### [Goal of the exercise]
Only the lines from the one with "RFID1 pin SCK: 15 -> A3" to the end of the data below should be given again, exactly, with both ends included and pictures omitted.

[Supplied material Boundary: Start]

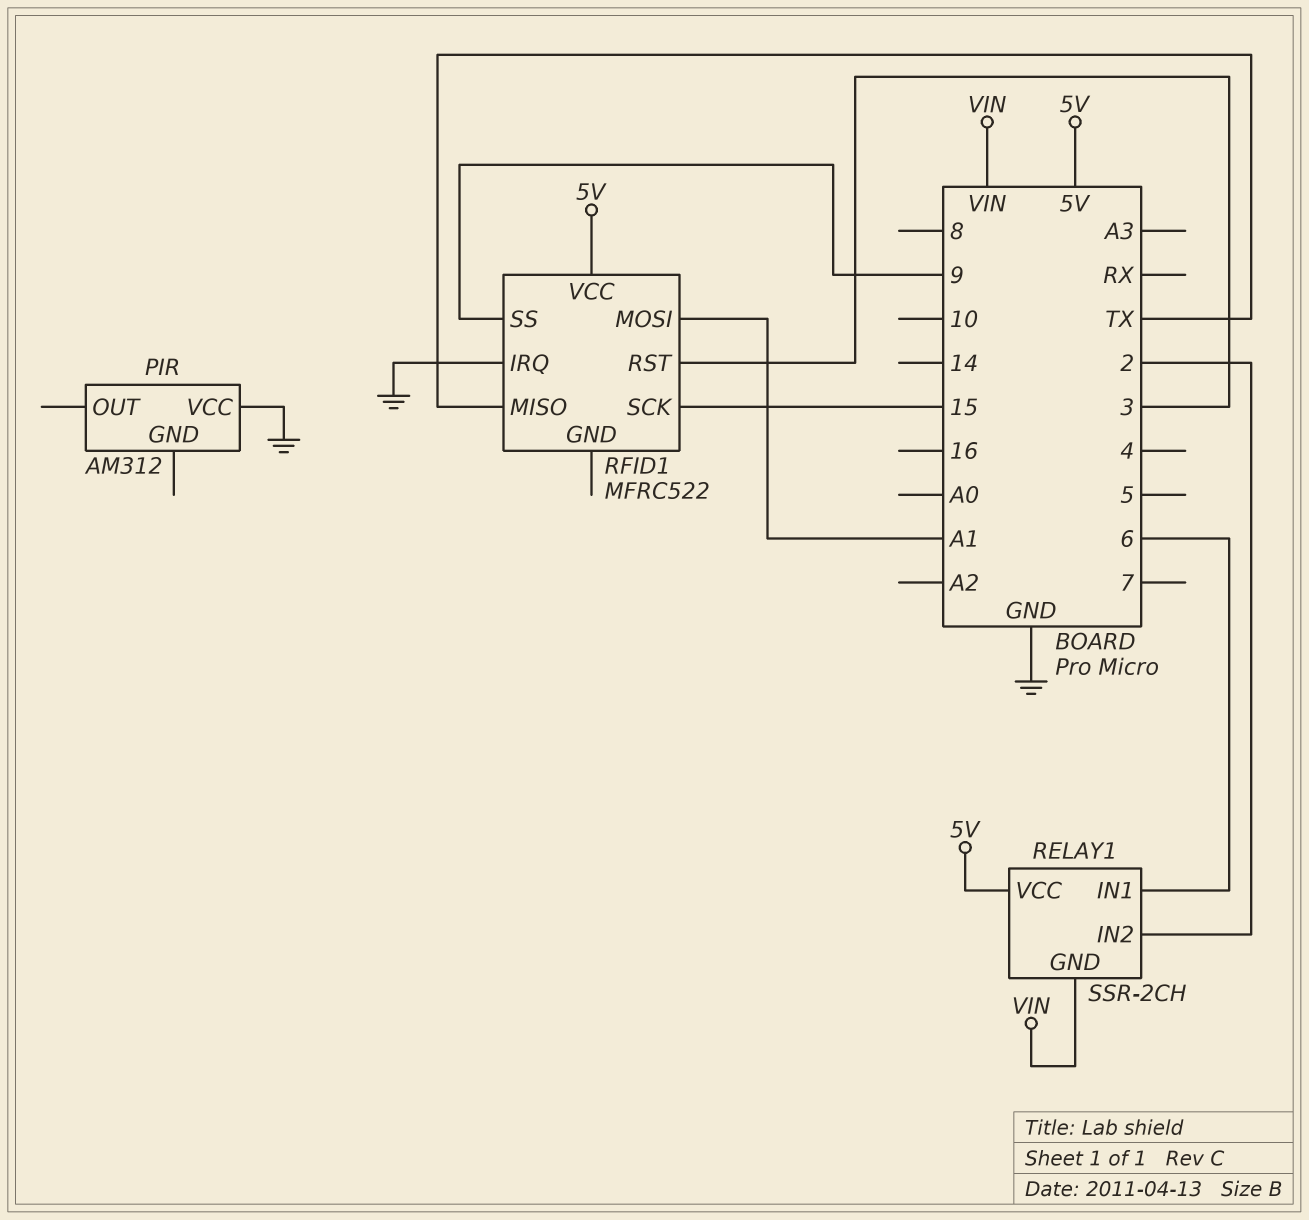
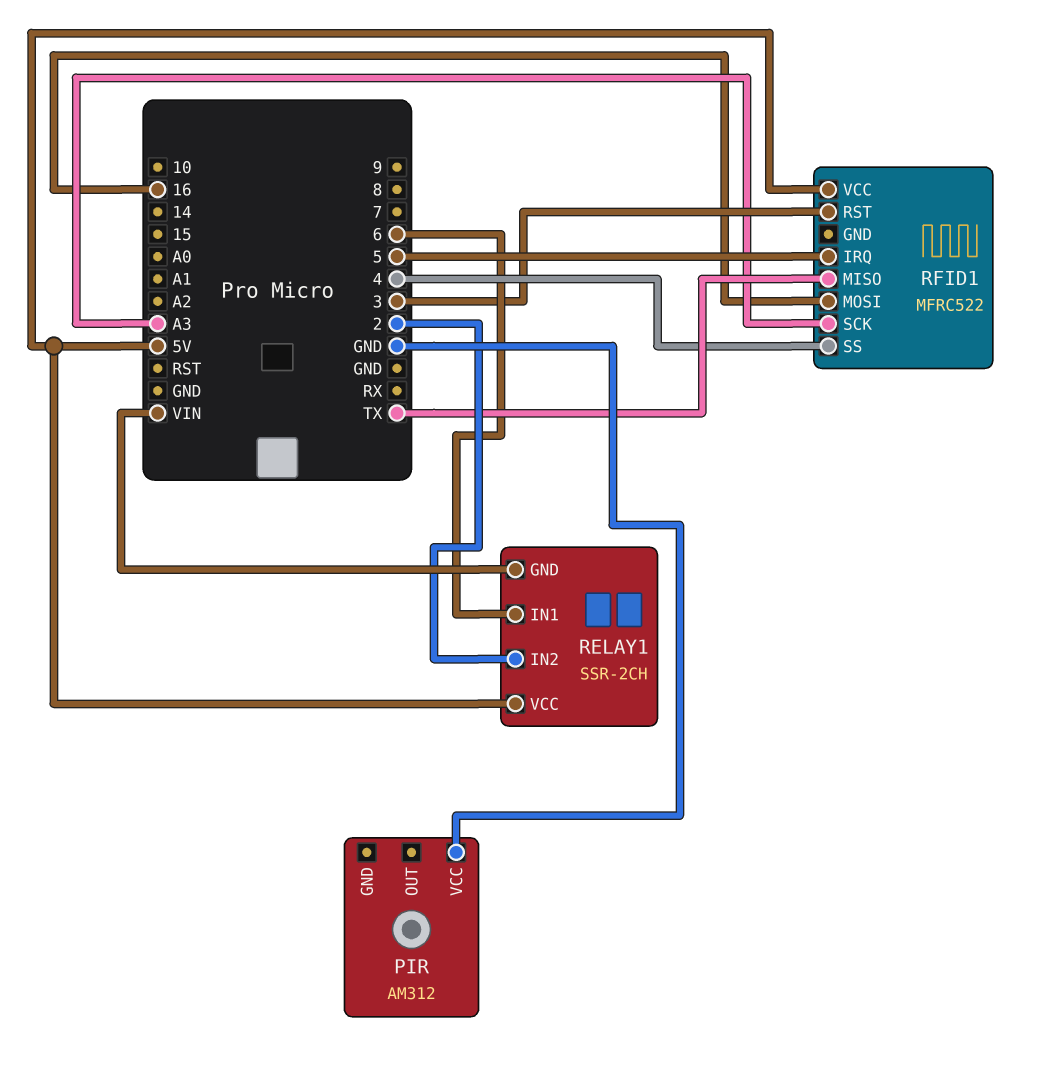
RFID1 pin IRQ: GND -> 5
RFID1 pin MOSI: A1 -> 16
RFID1 pin SCK: 15 -> A3
RFID1 pin SS: 9 -> 4

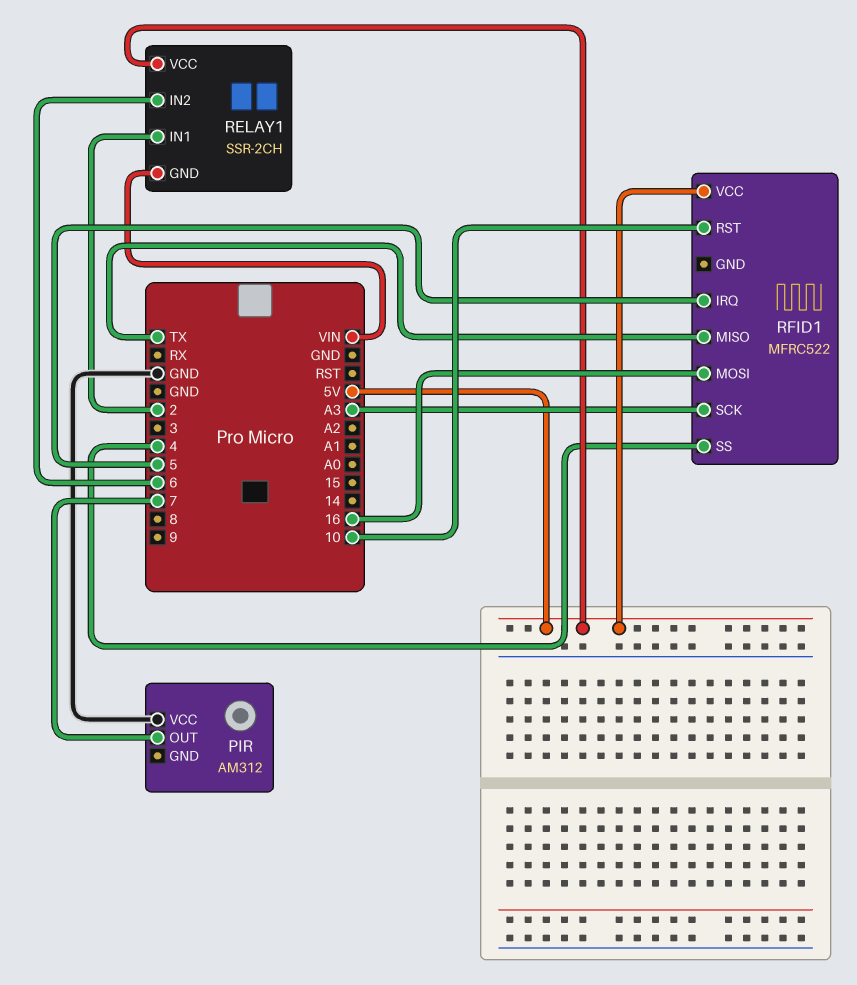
PIR pin OUT: none -> 7
RELAY1 pin IN1: 6 -> 2
RELAY1 pin IN2: 2 -> 6
RFID1 pin RST: 3 -> 10

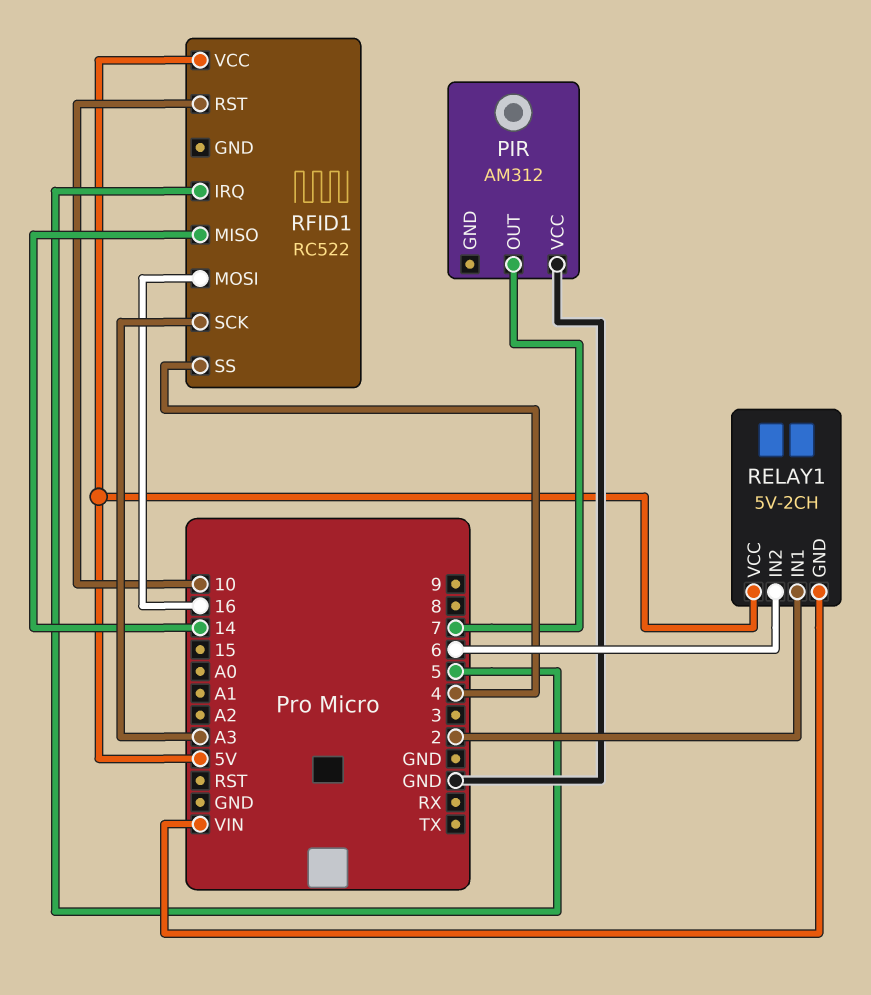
RELAY1: SSR-2CH -> 5V-2CH
RFID1: MFRC522 -> RC522
RFID1 pin MISO: TX -> 14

[Supplied material Boundary: End]

### [Task output]
RFID1 pin SCK: 15 -> A3
RFID1 pin SS: 9 -> 4

PIR pin OUT: none -> 7
RELAY1 pin IN1: 6 -> 2
RELAY1 pin IN2: 2 -> 6
RFID1 pin RST: 3 -> 10

RELAY1: SSR-2CH -> 5V-2CH
RFID1: MFRC522 -> RC522
RFID1 pin MISO: TX -> 14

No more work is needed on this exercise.